• What you are asked to do: Find the line holding "red book [264,247,327,313]" in the entries below. Give it again exactly, along with every line after it up to and including the line holding "none -> black pencil [527,299,591,384]".

[[ Task inputs, beginning ]]

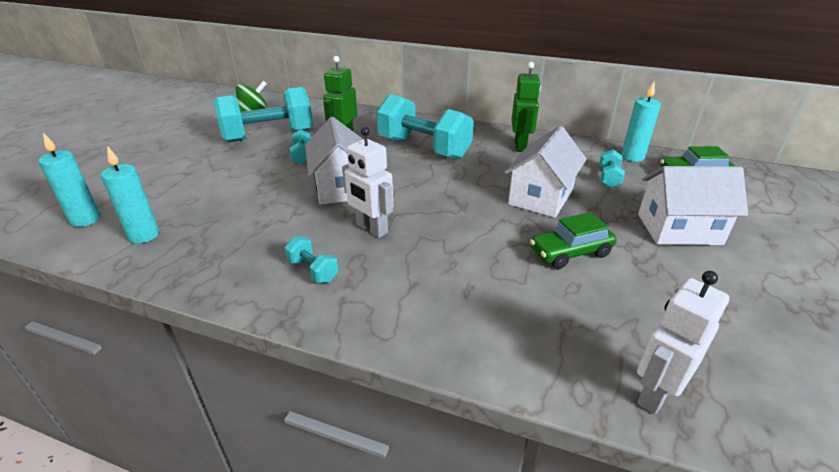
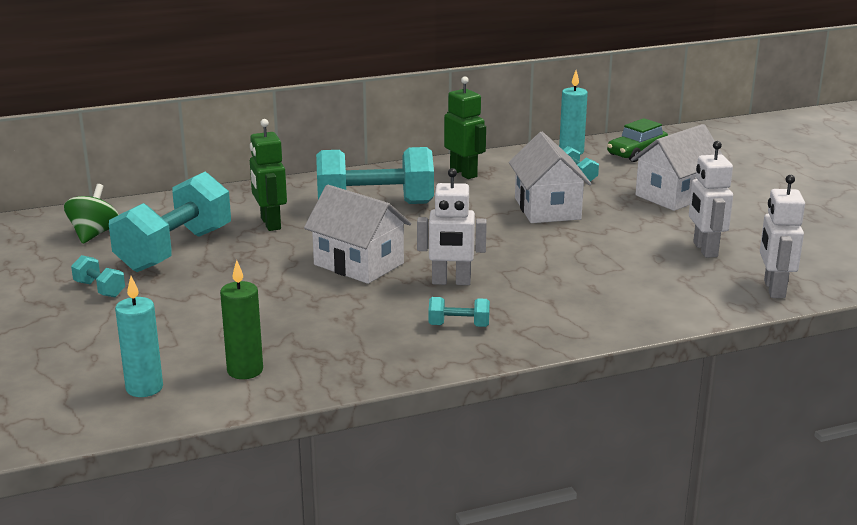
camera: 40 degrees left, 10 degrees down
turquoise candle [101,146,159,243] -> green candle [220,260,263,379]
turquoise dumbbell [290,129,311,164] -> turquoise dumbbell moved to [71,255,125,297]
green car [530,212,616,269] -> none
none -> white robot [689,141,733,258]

[[ Task inputs, end ]]
[[ Task inputs, beginning ]]

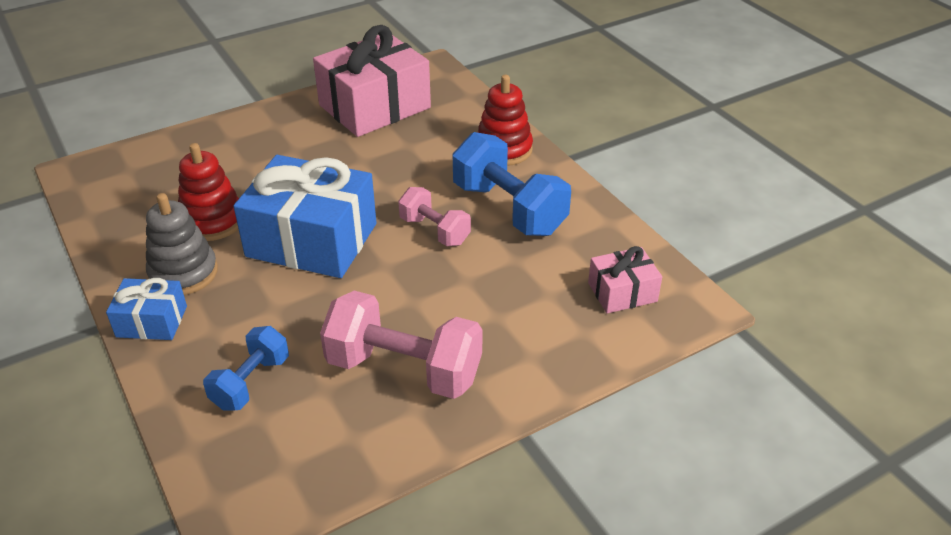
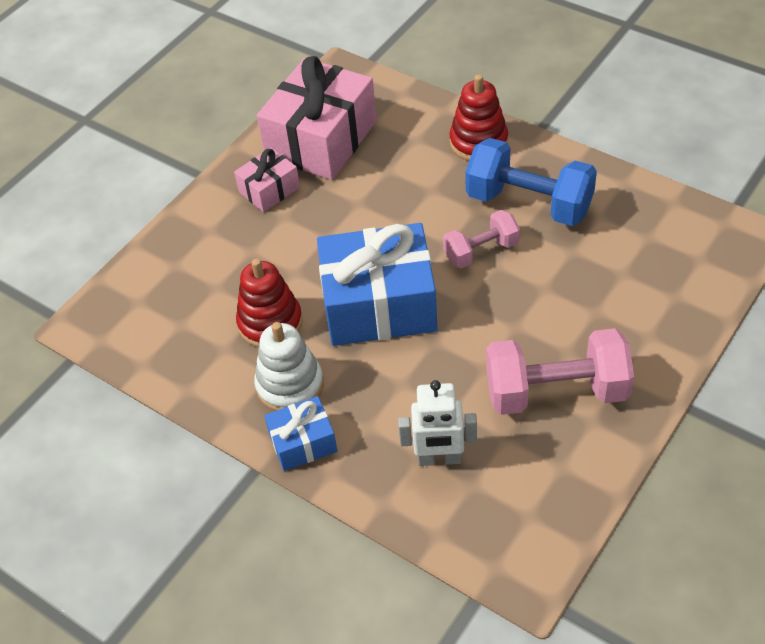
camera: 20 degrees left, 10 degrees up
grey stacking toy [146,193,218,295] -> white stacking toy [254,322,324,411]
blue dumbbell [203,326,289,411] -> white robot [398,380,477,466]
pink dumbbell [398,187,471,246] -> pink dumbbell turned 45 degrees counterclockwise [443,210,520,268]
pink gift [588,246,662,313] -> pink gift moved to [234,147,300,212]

[[ Task inputs, end ]]
[[ Task inputs, beginning ]]

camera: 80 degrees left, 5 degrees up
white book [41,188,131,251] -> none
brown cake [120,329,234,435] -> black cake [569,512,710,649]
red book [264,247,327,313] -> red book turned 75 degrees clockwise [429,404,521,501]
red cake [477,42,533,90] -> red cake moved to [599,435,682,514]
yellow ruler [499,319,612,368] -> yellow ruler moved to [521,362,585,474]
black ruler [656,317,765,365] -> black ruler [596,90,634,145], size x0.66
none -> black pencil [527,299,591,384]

[[ Task inputs, end ]]

• Answer for the task:
red book [264,247,327,313] -> red book turned 75 degrees clockwise [429,404,521,501]
red cake [477,42,533,90] -> red cake moved to [599,435,682,514]
yellow ruler [499,319,612,368] -> yellow ruler moved to [521,362,585,474]
black ruler [656,317,765,365] -> black ruler [596,90,634,145], size x0.66
none -> black pencil [527,299,591,384]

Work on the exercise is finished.